-- SOURCE MATERIAL follows --

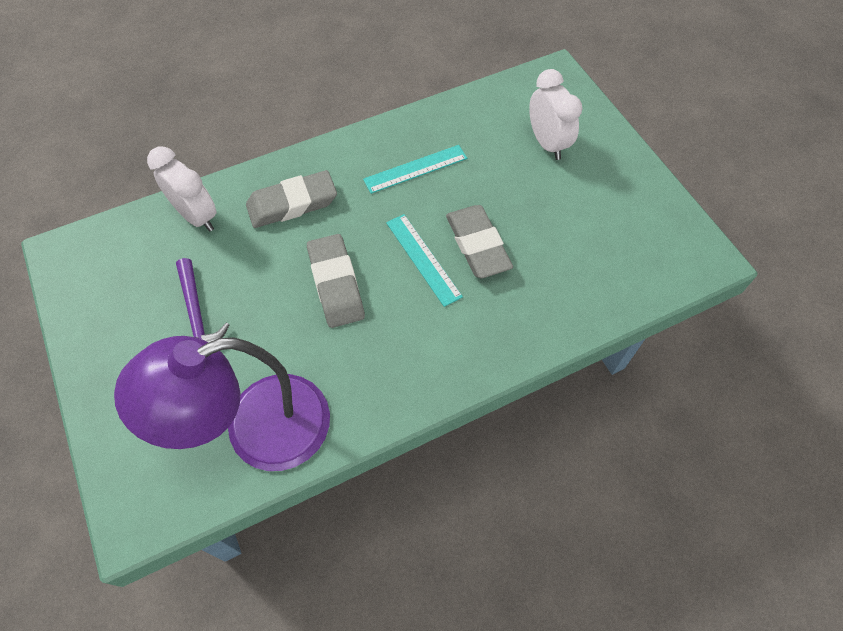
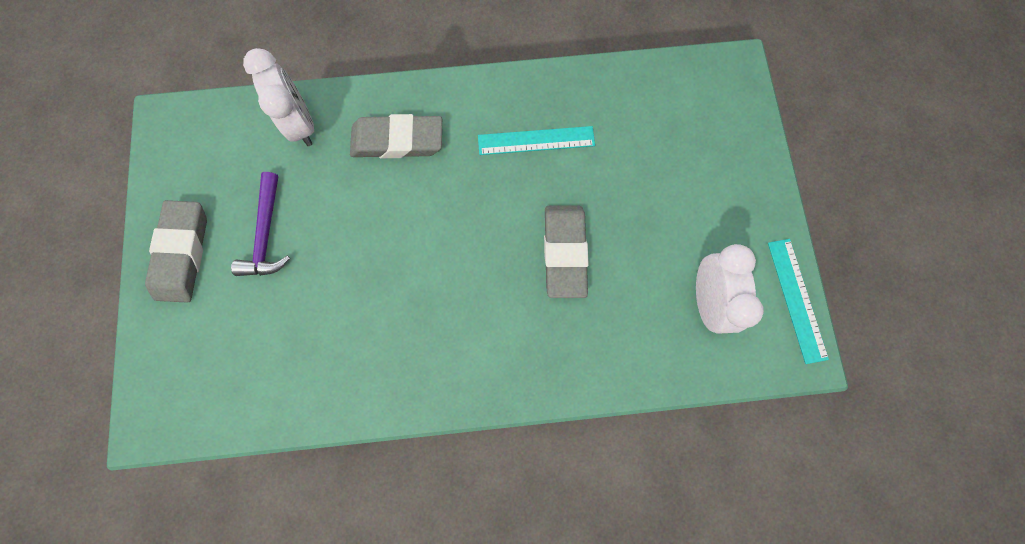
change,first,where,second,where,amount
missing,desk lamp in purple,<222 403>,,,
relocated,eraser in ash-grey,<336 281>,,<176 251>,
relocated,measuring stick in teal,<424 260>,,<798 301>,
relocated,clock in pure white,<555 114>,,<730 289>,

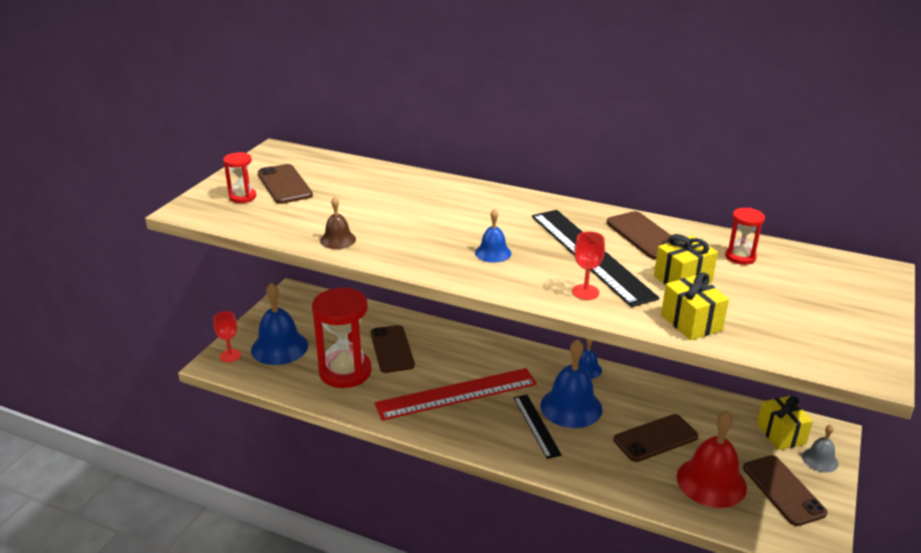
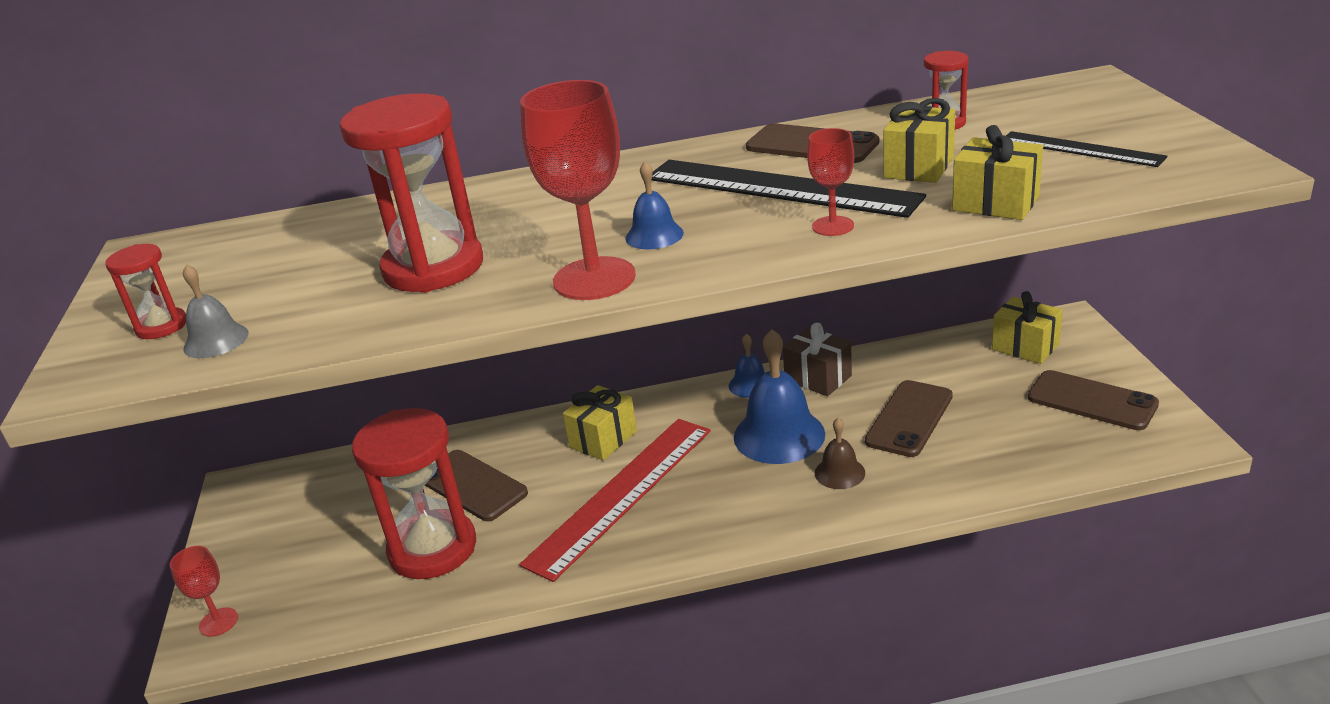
change,first,where,second,where,amount
missing,bell in cobalt,<279 324>,,,
missing,phone in brown,<285 184>,,,
relocated,bell in brown,<338 222>,,<840 453>,
relocated,measuring stick in black,<537 427>,,<1086 149>,
missing,bell in crimson,<712 459>,,,
relocated,bell in ash-grey,<820 448>,,<216 311>,
appeared,,,sandglass in crimson,<411 193>,
appeared,,,wine glass in crimson,<578 190>,
appeared,,,wrapped gift in bright yellow,<600 423>,
appeared,,,wrapped gift in brown,<817 359>,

-- SOURCE MATERIAL concluded --

### EXERCISE REQUIREMENTS
Reprint the entries above exactly, images removed.

### SOLVED EXERCISE
change,first,where,second,where,amount
missing,desk lamp in purple,<222 403>,,,
relocated,eraser in ash-grey,<336 281>,,<176 251>,
relocated,measuring stick in teal,<424 260>,,<798 301>,
relocated,clock in pure white,<555 114>,,<730 289>,

change,first,where,second,where,amount
missing,bell in cobalt,<279 324>,,,
missing,phone in brown,<285 184>,,,
relocated,bell in brown,<338 222>,,<840 453>,
relocated,measuring stick in black,<537 427>,,<1086 149>,
missing,bell in crimson,<712 459>,,,
relocated,bell in ash-grey,<820 448>,,<216 311>,
appeared,,,sandglass in crimson,<411 193>,
appeared,,,wine glass in crimson,<578 190>,
appeared,,,wrapped gift in bright yellow,<600 423>,
appeared,,,wrapped gift in brown,<817 359>,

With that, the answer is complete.